_TASK PROMPT_
Verbatim output of the lines below is required, with the images omitted.

---- TASK INPUTS

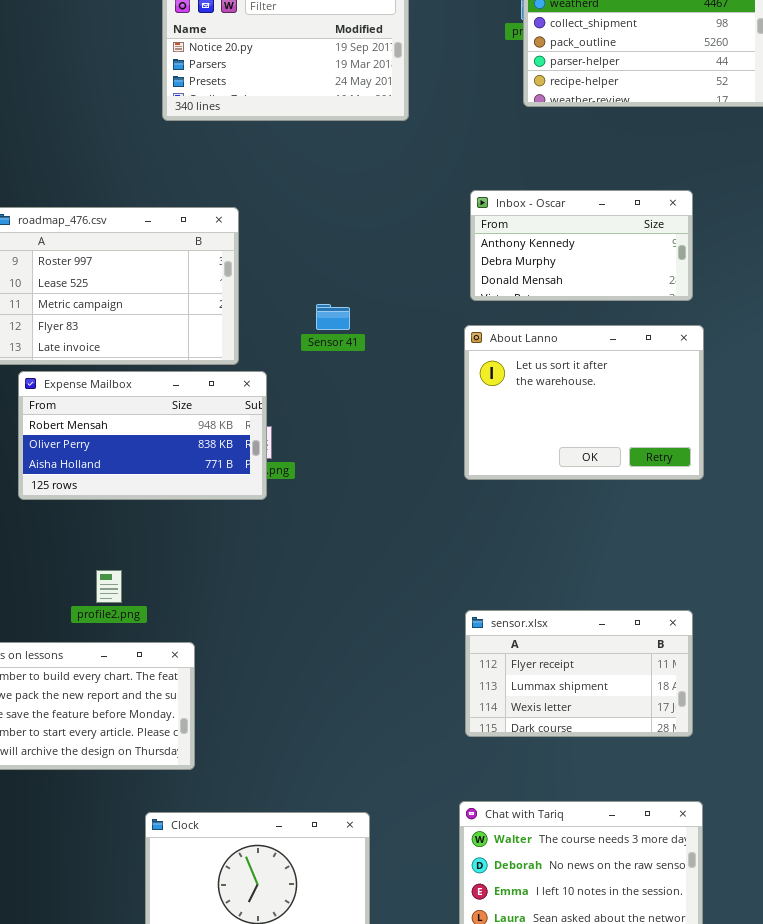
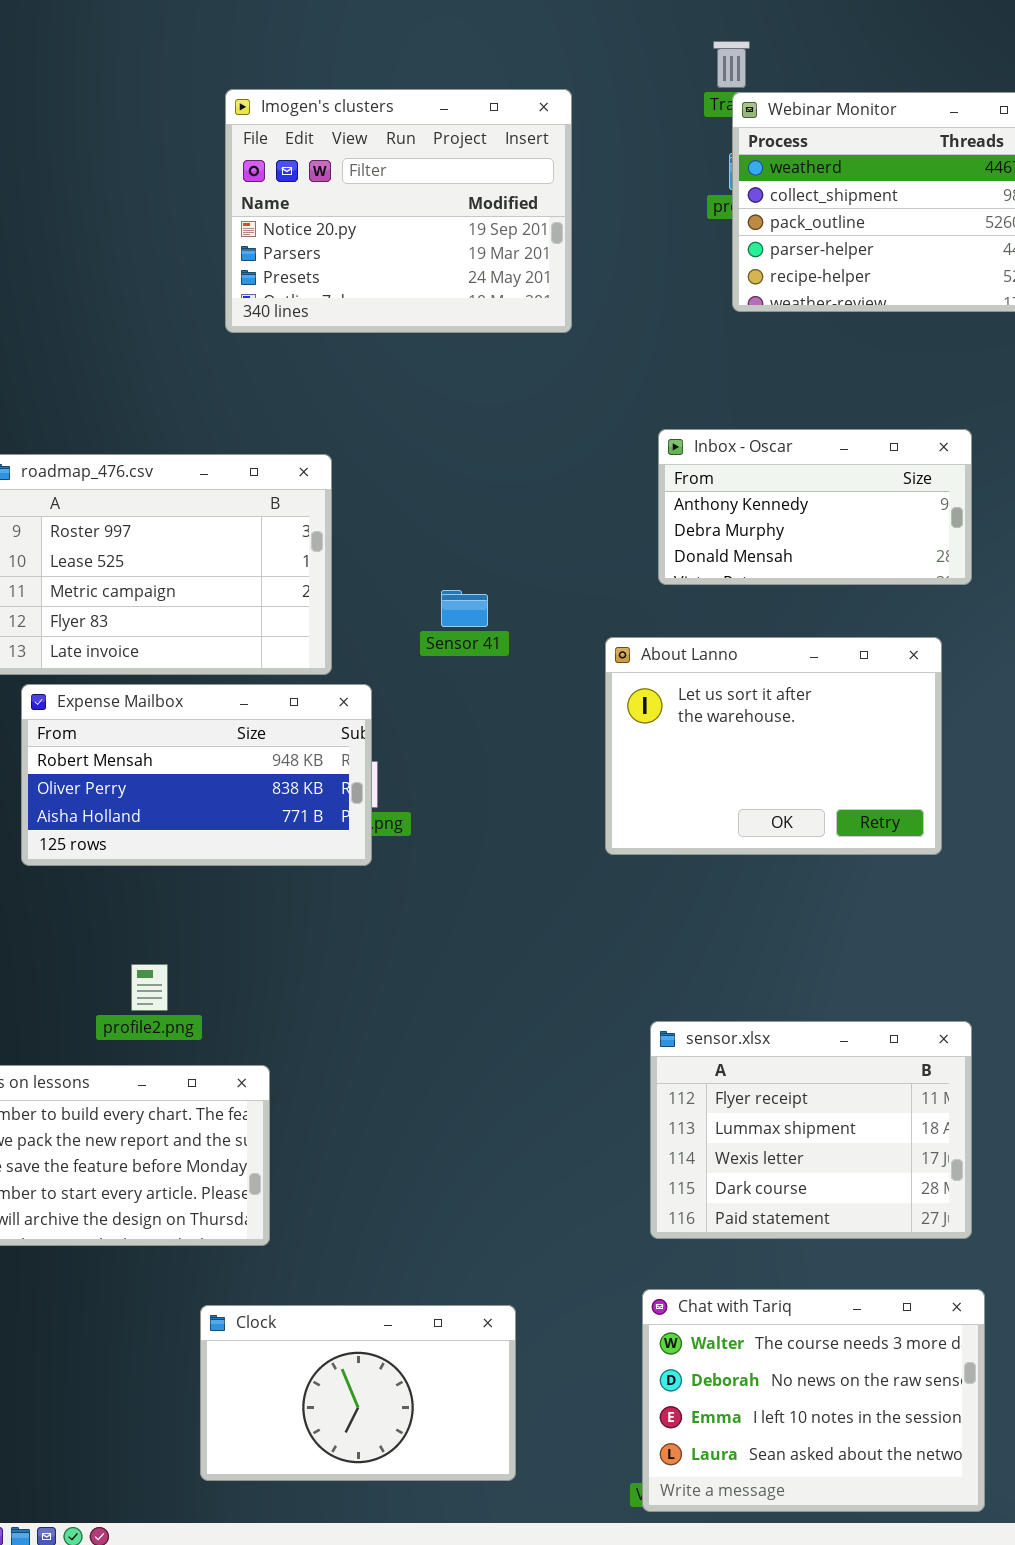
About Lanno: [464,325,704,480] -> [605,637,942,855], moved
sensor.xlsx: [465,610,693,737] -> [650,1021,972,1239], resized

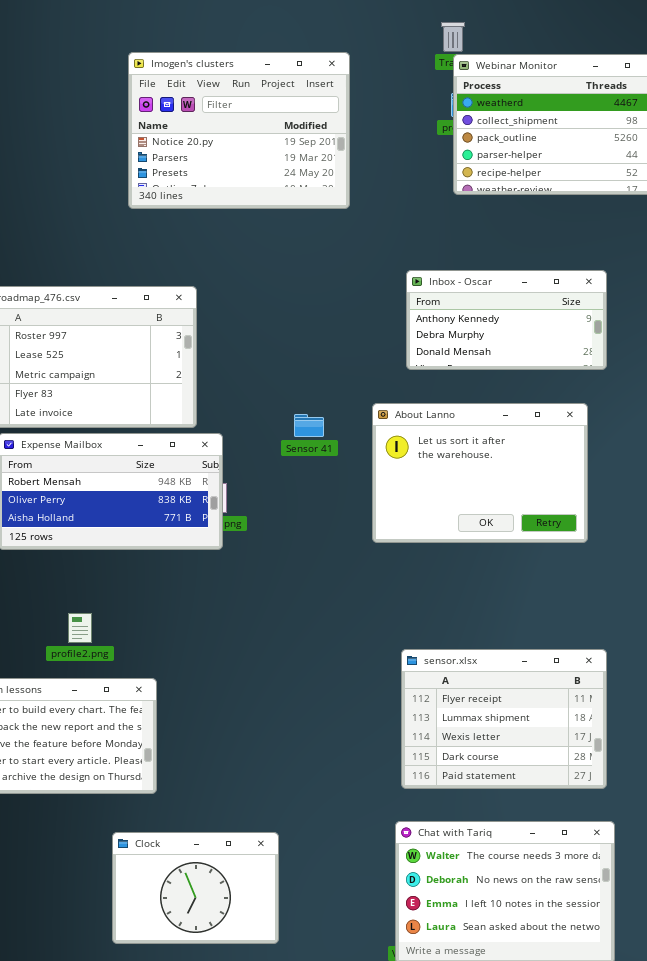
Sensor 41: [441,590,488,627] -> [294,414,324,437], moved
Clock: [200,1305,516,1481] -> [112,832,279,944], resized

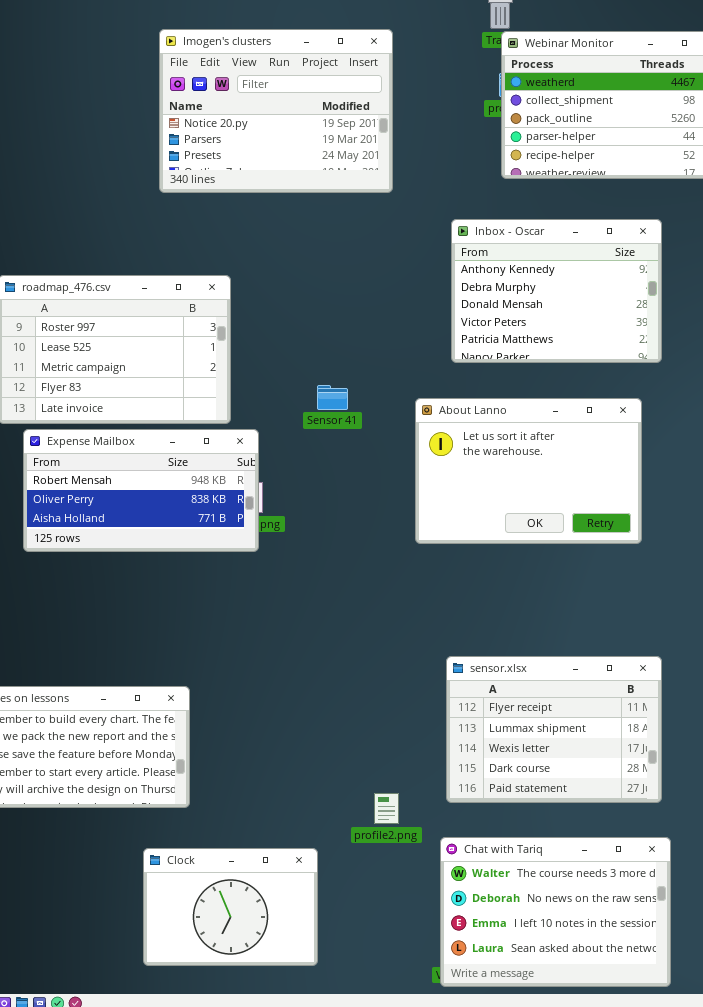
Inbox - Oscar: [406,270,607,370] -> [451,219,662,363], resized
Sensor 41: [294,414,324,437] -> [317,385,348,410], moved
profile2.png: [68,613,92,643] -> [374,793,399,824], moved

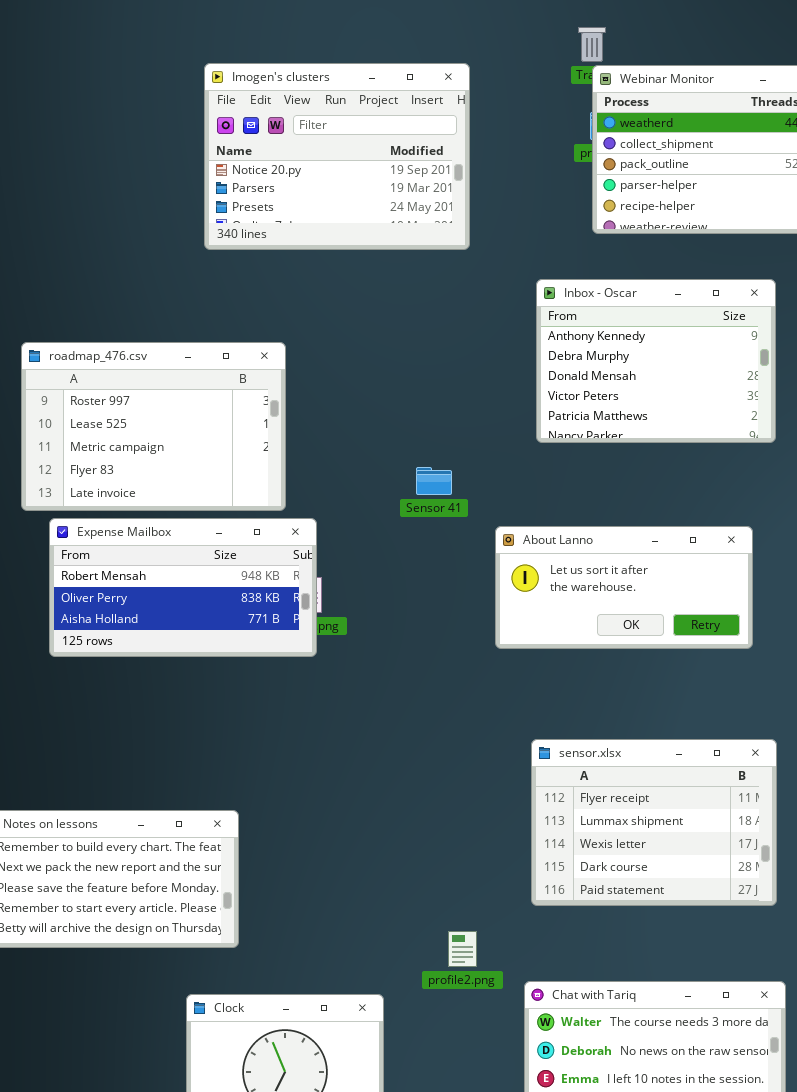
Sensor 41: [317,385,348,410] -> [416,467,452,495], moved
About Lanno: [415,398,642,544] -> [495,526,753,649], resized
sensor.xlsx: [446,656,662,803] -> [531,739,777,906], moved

--------

_RESULT OF THE TASK_
About Lanno: [464,325,704,480] -> [605,637,942,855], moved
sensor.xlsx: [465,610,693,737] -> [650,1021,972,1239], resized

Sensor 41: [441,590,488,627] -> [294,414,324,437], moved
Clock: [200,1305,516,1481] -> [112,832,279,944], resized

Inbox - Oscar: [406,270,607,370] -> [451,219,662,363], resized
Sensor 41: [294,414,324,437] -> [317,385,348,410], moved
profile2.png: [68,613,92,643] -> [374,793,399,824], moved

Sensor 41: [317,385,348,410] -> [416,467,452,495], moved
About Lanno: [415,398,642,544] -> [495,526,753,649], resized
sensor.xlsx: [446,656,662,803] -> [531,739,777,906], moved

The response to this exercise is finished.